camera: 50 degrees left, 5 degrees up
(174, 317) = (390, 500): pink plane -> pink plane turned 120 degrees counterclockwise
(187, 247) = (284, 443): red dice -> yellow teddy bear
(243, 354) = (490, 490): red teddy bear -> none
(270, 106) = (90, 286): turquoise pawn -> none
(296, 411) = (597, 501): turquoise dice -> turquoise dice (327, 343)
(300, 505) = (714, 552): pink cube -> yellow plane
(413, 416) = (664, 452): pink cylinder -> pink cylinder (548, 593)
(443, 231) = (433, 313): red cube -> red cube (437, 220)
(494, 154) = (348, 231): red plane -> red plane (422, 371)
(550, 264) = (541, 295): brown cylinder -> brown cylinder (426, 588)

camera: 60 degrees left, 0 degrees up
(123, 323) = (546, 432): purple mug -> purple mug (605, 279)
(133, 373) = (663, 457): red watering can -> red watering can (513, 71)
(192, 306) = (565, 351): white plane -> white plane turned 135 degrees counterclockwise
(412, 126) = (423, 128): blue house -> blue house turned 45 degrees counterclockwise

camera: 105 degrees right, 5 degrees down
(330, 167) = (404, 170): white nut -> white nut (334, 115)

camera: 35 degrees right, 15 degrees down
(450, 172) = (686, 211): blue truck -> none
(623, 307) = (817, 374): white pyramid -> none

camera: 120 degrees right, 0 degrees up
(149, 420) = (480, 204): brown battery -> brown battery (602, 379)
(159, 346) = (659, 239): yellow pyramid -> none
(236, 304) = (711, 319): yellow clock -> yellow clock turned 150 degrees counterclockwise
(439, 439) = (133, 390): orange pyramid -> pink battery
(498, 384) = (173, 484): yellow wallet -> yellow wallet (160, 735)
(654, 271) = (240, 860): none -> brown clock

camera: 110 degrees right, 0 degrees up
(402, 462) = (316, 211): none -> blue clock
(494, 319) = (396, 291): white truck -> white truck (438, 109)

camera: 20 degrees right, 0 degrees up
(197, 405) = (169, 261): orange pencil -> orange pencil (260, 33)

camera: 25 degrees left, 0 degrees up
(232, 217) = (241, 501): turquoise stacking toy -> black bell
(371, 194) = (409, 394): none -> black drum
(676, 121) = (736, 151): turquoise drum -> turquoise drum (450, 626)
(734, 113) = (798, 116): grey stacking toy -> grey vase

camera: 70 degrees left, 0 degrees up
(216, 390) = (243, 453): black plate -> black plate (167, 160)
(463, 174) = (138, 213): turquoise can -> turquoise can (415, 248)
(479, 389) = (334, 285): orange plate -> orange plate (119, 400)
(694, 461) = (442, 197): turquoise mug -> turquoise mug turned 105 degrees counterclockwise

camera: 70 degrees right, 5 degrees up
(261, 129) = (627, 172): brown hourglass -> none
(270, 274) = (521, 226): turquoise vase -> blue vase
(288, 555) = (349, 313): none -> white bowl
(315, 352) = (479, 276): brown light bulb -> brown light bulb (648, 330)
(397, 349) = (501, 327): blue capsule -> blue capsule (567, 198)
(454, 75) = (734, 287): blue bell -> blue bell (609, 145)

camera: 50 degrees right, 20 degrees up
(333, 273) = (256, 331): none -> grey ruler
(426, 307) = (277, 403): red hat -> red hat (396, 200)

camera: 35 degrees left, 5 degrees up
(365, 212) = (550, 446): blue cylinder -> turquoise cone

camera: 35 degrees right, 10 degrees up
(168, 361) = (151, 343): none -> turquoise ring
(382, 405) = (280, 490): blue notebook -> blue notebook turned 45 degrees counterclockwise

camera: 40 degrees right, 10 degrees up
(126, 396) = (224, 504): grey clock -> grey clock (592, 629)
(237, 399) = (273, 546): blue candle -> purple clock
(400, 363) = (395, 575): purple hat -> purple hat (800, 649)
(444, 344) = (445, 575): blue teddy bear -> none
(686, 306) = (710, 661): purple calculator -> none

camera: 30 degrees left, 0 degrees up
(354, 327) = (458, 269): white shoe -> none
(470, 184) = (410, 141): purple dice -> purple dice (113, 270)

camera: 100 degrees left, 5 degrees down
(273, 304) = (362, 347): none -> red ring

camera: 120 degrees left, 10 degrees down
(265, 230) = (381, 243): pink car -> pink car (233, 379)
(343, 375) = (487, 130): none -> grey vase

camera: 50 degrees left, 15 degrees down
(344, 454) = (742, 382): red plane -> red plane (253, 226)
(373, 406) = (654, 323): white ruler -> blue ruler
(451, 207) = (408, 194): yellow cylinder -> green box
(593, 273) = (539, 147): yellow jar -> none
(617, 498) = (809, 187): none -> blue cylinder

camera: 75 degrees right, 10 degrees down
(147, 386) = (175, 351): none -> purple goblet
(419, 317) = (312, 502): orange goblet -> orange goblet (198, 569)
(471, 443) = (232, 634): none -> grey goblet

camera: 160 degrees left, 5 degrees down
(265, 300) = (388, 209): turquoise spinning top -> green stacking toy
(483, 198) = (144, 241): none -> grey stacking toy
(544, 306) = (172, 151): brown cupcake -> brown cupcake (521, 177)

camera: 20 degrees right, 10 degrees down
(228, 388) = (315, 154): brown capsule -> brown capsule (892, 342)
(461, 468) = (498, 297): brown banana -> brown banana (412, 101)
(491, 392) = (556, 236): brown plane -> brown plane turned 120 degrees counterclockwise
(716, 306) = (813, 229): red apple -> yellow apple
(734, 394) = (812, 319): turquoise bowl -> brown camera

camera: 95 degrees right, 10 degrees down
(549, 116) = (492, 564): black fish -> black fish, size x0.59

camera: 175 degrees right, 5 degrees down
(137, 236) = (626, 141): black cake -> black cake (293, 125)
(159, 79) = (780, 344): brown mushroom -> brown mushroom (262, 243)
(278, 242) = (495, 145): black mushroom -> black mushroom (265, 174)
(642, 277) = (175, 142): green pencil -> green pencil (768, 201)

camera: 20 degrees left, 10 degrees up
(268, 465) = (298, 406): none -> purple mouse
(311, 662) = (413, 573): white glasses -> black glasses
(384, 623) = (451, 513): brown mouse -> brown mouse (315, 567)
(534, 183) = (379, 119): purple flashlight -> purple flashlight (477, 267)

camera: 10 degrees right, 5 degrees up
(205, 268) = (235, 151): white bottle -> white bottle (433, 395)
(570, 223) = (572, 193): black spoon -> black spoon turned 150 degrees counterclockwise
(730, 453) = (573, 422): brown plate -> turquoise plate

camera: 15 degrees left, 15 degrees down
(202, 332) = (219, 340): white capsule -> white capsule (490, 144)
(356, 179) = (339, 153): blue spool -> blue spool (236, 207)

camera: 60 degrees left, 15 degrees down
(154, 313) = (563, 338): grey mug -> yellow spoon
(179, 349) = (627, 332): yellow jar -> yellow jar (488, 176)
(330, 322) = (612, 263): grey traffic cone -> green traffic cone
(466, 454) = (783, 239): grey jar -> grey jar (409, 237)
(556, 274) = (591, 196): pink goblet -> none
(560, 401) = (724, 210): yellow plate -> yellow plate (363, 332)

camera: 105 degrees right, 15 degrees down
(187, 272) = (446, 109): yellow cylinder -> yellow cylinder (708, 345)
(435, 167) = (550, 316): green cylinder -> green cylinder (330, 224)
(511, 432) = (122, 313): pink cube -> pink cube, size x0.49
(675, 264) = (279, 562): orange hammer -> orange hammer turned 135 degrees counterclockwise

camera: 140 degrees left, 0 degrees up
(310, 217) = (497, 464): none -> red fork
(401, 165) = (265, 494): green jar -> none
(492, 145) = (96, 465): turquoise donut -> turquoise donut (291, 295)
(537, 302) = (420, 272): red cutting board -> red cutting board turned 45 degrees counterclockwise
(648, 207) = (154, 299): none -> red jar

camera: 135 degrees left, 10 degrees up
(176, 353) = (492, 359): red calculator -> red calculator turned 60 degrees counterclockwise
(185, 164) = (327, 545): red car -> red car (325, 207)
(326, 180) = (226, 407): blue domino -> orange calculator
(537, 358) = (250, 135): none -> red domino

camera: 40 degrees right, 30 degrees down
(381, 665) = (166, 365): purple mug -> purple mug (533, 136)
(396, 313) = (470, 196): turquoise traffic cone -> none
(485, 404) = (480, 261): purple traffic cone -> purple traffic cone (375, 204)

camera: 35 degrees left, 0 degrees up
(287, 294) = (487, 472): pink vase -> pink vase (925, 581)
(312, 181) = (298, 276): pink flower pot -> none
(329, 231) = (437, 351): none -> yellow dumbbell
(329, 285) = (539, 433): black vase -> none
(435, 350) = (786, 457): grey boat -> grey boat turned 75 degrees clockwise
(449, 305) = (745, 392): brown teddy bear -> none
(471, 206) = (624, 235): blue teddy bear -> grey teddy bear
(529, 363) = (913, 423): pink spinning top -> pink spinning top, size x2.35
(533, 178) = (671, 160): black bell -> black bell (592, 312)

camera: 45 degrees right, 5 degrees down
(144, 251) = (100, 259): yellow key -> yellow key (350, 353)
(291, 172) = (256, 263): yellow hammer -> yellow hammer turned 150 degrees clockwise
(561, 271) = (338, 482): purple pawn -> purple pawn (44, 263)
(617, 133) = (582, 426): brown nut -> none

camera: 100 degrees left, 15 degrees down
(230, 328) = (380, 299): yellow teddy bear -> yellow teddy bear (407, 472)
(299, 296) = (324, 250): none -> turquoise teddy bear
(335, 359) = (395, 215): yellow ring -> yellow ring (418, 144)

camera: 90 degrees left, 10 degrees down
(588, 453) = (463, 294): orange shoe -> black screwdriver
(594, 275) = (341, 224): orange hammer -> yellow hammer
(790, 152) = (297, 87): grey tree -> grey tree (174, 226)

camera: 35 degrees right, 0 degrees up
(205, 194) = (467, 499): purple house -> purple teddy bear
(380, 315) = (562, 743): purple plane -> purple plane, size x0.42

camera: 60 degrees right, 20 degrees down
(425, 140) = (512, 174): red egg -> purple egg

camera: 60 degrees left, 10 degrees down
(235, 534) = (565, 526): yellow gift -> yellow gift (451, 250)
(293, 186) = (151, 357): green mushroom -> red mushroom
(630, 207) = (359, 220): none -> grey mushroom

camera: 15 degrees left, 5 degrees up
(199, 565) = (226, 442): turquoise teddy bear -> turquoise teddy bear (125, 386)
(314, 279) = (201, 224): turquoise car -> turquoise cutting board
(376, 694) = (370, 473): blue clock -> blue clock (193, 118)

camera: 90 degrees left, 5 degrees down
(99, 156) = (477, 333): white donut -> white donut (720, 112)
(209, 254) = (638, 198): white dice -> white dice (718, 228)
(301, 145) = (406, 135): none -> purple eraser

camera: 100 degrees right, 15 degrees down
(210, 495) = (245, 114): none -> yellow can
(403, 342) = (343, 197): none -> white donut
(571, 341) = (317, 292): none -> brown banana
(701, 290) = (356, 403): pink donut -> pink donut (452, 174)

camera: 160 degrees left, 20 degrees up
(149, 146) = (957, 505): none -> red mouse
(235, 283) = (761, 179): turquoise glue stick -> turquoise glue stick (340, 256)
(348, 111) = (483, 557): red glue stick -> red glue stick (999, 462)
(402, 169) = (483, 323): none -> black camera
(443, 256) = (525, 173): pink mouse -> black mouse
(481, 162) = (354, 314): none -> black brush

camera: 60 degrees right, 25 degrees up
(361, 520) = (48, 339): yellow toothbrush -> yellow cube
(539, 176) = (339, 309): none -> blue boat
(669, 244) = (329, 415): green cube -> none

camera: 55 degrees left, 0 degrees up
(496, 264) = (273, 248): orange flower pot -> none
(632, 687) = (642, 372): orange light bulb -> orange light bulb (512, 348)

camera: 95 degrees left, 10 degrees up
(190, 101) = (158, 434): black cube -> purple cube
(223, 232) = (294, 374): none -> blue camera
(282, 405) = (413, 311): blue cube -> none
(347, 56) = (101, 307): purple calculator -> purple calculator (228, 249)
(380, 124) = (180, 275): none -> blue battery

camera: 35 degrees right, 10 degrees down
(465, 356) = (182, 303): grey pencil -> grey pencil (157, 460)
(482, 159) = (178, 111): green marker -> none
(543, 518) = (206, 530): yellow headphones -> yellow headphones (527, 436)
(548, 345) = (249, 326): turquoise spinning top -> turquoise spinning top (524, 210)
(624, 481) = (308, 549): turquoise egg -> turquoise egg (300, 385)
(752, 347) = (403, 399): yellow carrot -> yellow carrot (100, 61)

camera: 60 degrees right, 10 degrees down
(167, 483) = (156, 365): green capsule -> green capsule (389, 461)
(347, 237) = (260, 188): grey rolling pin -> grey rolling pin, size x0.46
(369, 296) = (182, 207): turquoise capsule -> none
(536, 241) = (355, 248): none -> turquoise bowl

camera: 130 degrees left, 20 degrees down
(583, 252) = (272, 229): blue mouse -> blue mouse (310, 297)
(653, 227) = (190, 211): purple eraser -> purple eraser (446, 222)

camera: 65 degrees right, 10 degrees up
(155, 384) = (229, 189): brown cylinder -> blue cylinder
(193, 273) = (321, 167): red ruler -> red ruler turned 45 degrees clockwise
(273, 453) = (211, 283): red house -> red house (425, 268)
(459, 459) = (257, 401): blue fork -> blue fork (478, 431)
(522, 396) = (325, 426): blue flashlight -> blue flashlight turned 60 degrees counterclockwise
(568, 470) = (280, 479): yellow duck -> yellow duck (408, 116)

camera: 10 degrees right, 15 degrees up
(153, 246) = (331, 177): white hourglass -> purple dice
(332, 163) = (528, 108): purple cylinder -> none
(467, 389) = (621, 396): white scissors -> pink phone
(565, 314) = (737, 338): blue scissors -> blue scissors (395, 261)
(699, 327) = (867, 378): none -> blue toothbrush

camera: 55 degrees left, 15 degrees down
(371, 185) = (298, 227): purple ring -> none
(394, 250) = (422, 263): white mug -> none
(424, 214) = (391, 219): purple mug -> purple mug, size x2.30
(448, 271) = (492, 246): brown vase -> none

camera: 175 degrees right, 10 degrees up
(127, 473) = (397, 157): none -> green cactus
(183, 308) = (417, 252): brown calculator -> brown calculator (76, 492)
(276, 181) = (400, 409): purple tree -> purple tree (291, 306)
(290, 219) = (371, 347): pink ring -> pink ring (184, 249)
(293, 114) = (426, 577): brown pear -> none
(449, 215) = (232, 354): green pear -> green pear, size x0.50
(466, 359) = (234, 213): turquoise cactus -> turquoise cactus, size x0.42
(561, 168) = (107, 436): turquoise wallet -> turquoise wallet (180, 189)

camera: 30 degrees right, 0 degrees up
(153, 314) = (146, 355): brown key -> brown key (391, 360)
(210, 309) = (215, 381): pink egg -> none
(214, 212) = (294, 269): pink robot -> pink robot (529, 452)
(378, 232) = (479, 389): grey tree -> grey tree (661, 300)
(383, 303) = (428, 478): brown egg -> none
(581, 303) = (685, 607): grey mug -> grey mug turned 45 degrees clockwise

※

The entries above hold a line with "(174, 317) = (390, 500): pink" and a later line with "(494, 154) = (348, 231): red". Write out exactly those lines and all lines between, nothing more.

▶ [THE COMPLETED TASK]:
(174, 317) = (390, 500): pink plane -> pink plane turned 120 degrees counterclockwise
(187, 247) = (284, 443): red dice -> yellow teddy bear
(243, 354) = (490, 490): red teddy bear -> none
(270, 106) = (90, 286): turquoise pawn -> none
(296, 411) = (597, 501): turquoise dice -> turquoise dice (327, 343)
(300, 505) = (714, 552): pink cube -> yellow plane
(413, 416) = (664, 452): pink cylinder -> pink cylinder (548, 593)
(443, 231) = (433, 313): red cube -> red cube (437, 220)
(494, 154) = (348, 231): red plane -> red plane (422, 371)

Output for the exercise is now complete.